Short problem = Count the lines in the data below that contain the string "output", with case counting. Reply with the number only.

Data to process =
────

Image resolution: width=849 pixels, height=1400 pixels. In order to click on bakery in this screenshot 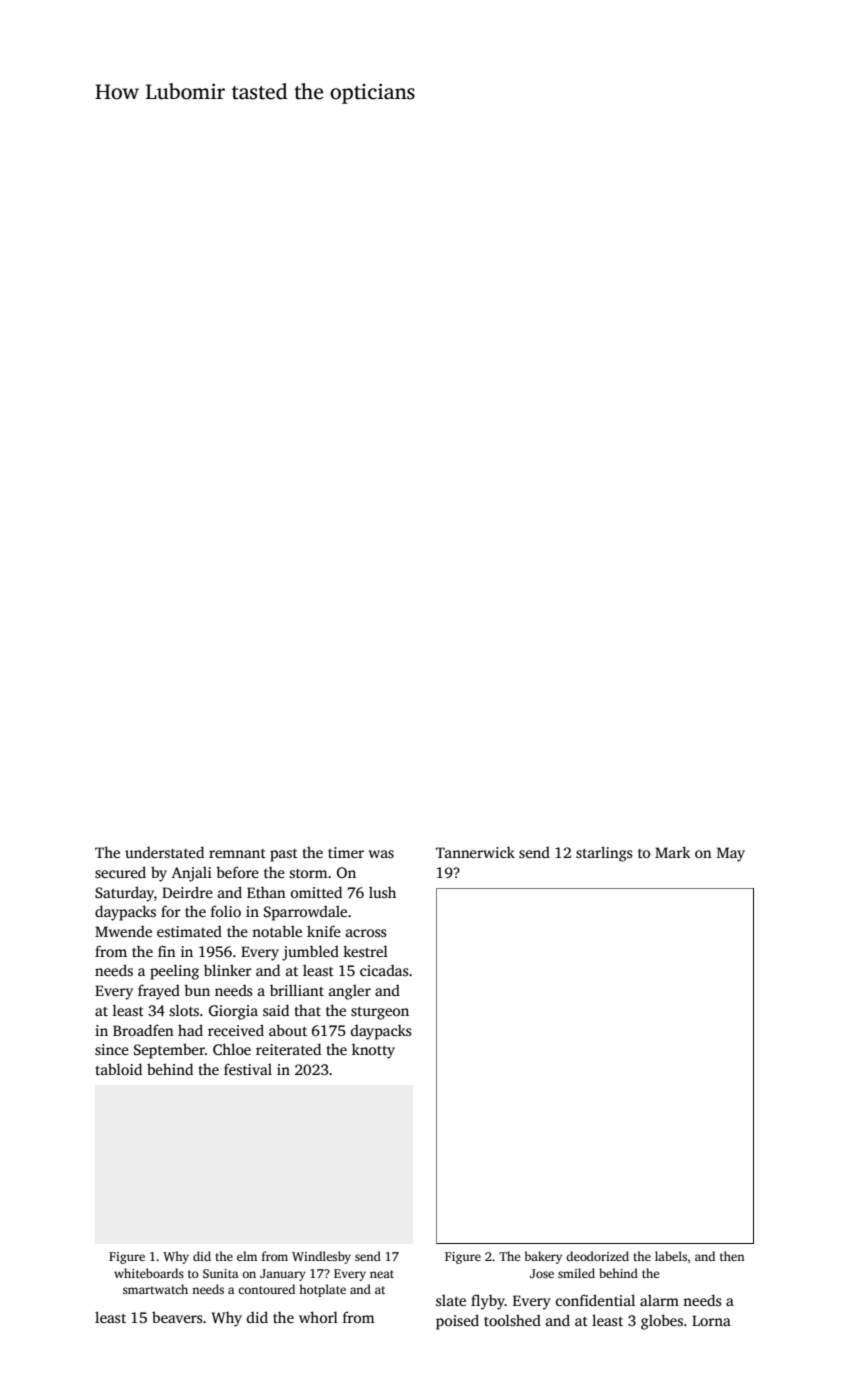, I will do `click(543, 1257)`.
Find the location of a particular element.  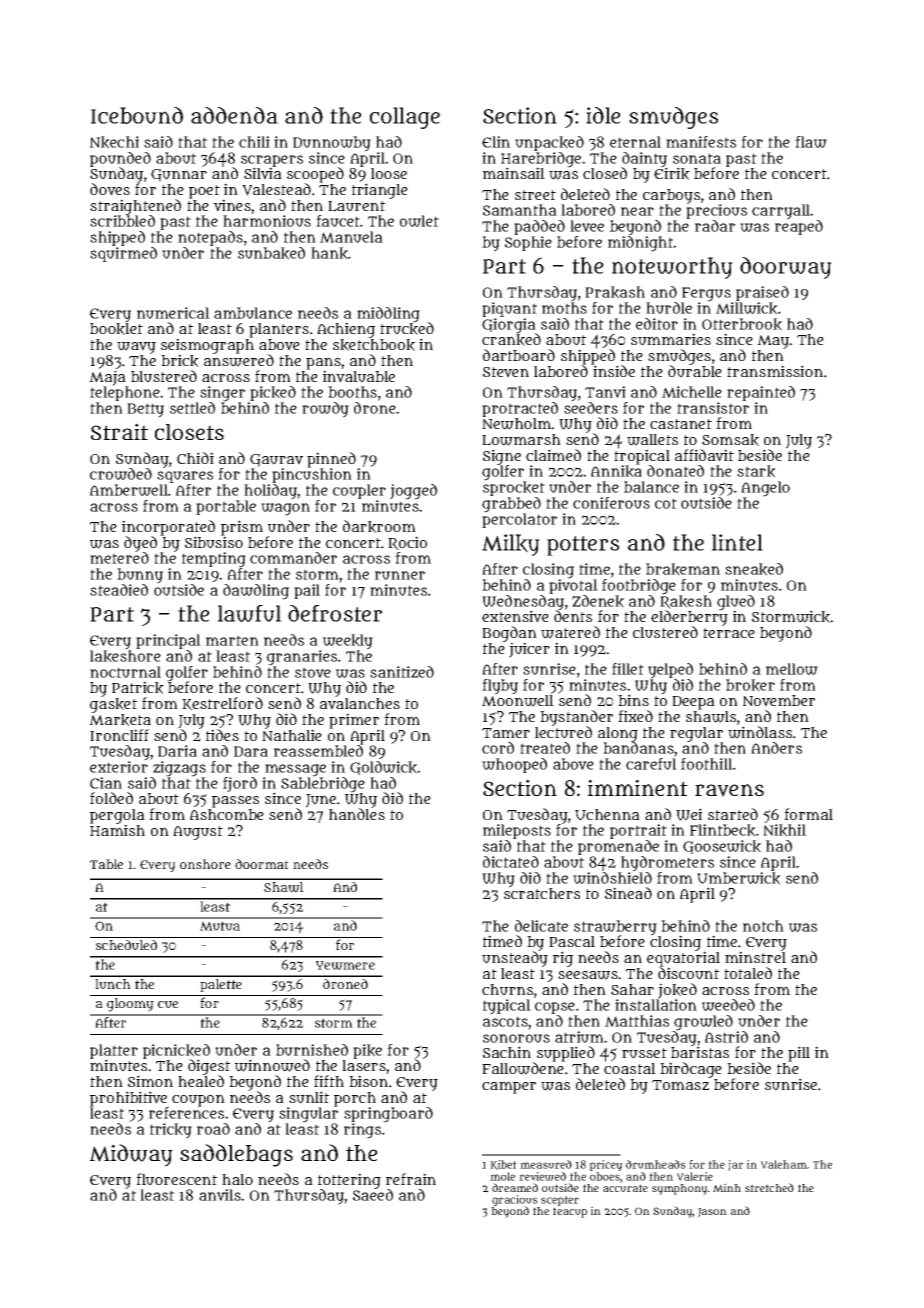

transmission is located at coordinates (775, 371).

────

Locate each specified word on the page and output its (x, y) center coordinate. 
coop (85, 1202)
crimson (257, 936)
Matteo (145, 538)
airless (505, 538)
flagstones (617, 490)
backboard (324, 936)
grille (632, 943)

────

Exercise answer = 1